[PROVIDED DATA Boundary: Start]

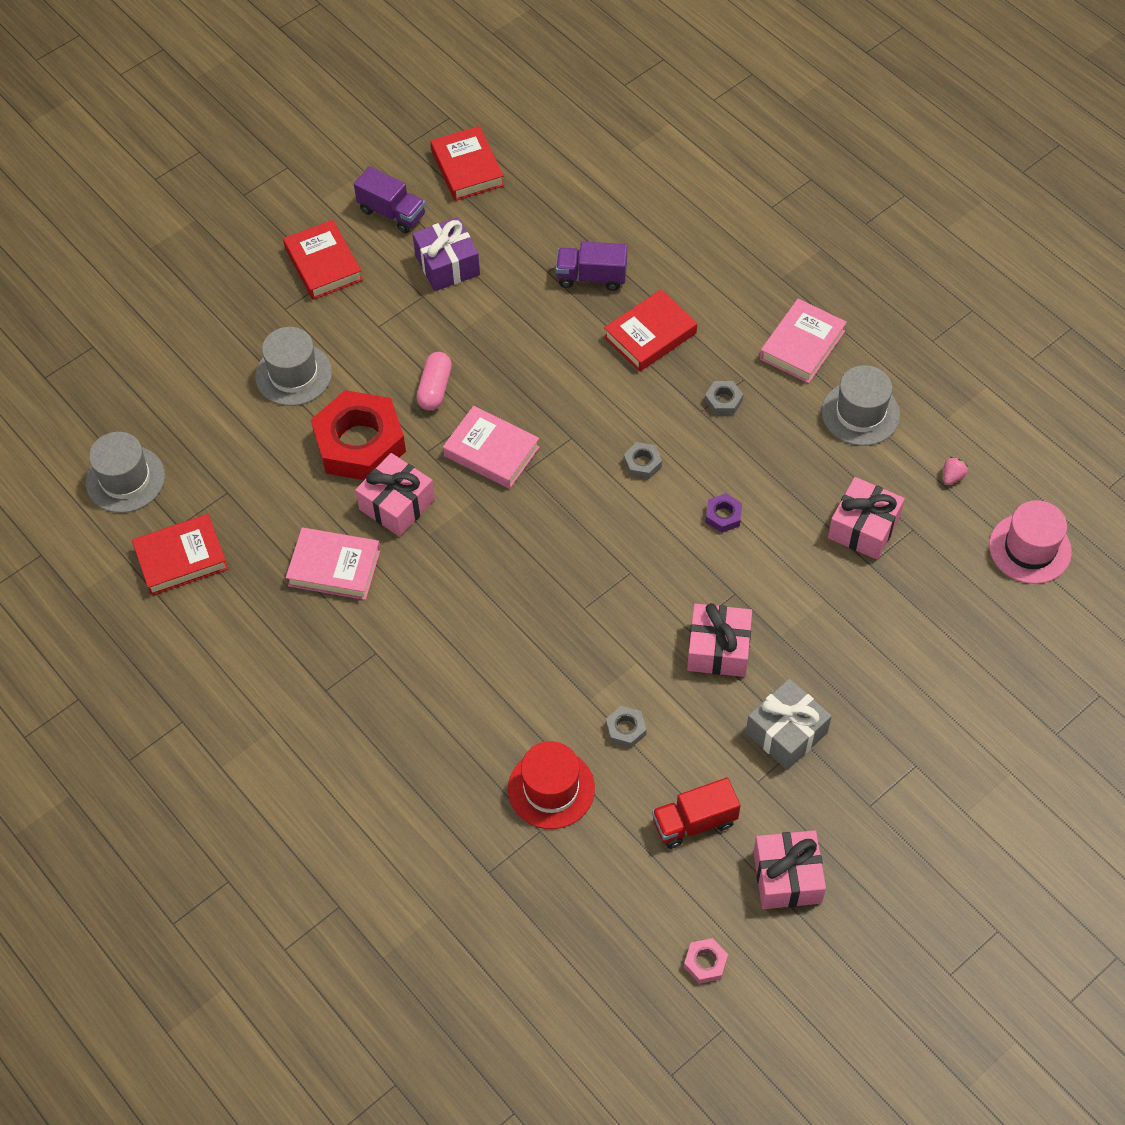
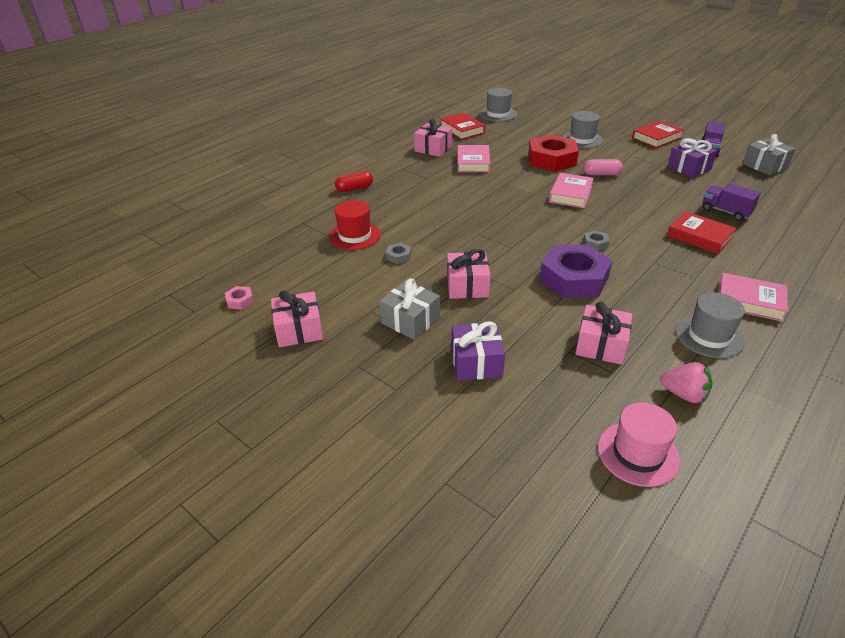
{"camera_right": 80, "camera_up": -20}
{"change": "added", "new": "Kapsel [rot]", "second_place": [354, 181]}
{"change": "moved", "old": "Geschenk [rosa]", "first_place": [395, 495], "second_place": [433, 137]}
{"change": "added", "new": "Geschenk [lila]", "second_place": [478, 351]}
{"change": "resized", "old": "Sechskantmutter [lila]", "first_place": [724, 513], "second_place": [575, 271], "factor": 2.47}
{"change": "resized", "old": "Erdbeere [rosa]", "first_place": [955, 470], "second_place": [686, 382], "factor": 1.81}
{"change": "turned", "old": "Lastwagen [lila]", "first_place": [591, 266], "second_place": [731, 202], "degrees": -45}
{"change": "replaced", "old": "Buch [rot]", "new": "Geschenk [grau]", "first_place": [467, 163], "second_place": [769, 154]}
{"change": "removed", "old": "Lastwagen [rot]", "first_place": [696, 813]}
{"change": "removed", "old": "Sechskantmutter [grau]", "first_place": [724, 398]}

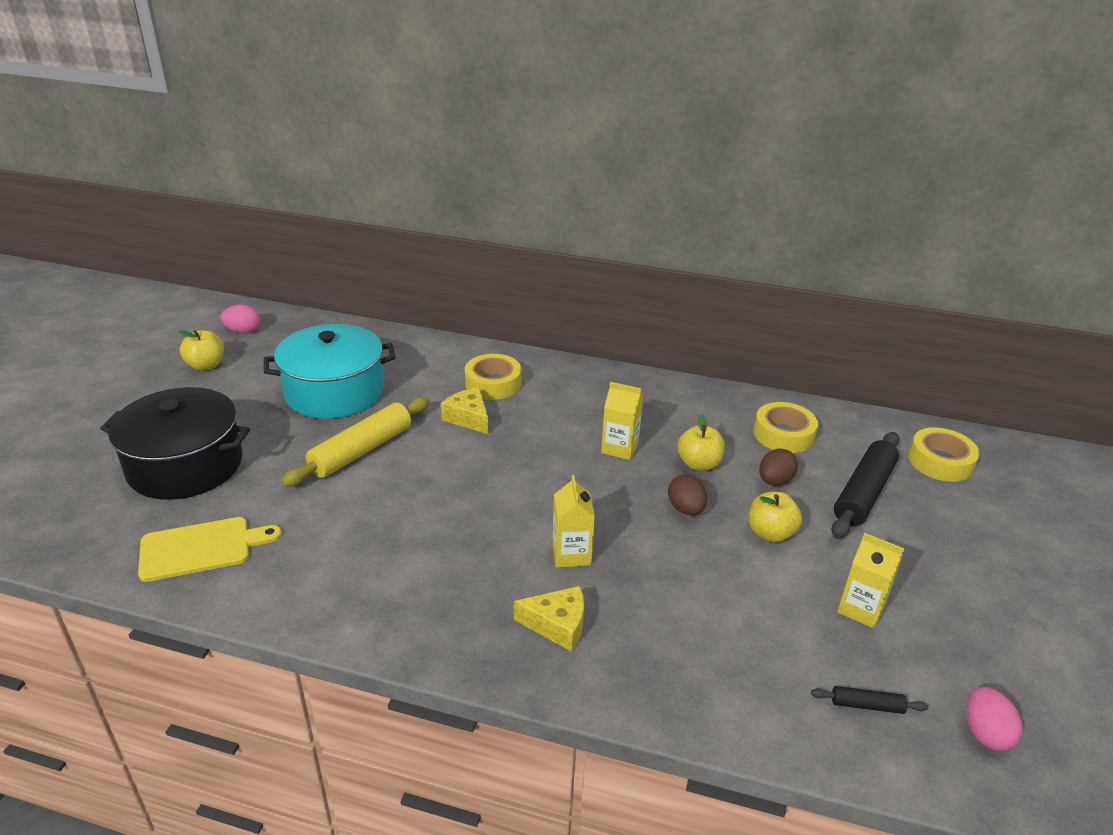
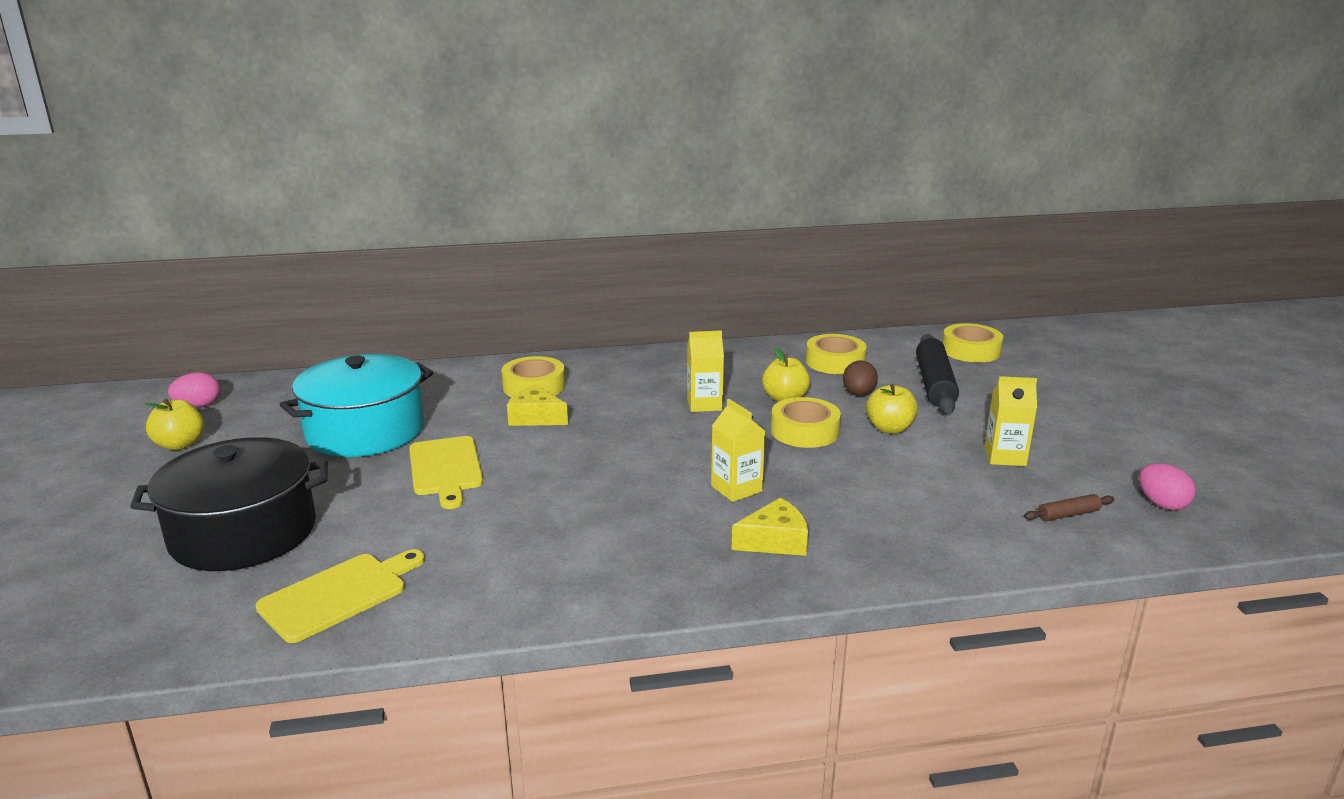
{"camera_right": -25, "camera_up": -10}
{"change": "replaced", "old": "Nudelholz [gelb]", "new": "Schneidebrett [gelb]", "first_place": [355, 442], "second_place": [446, 472]}
{"change": "replaced", "old": "Ei [braun]", "new": "Klebeband [gelb]", "first_place": [687, 494], "second_place": [806, 422]}
{"change": "recoloured", "old": "Nudelholz [schwarz]", "new": "Nudelholz [braun]", "first_place": [869, 700], "second_place": [1069, 507]}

[PROVIDED DATA Boundary: End]

**PROBLEM**: Copy each line holding "factor" from the material above.

**TASK OUTPUT**:
{"change": "resized", "old": "Sechskantmutter [lila]", "first_place": [724, 513], "second_place": [575, 271], "factor": 2.47}
{"change": "resized", "old": "Erdbeere [rosa]", "first_place": [955, 470], "second_place": [686, 382], "factor": 1.81}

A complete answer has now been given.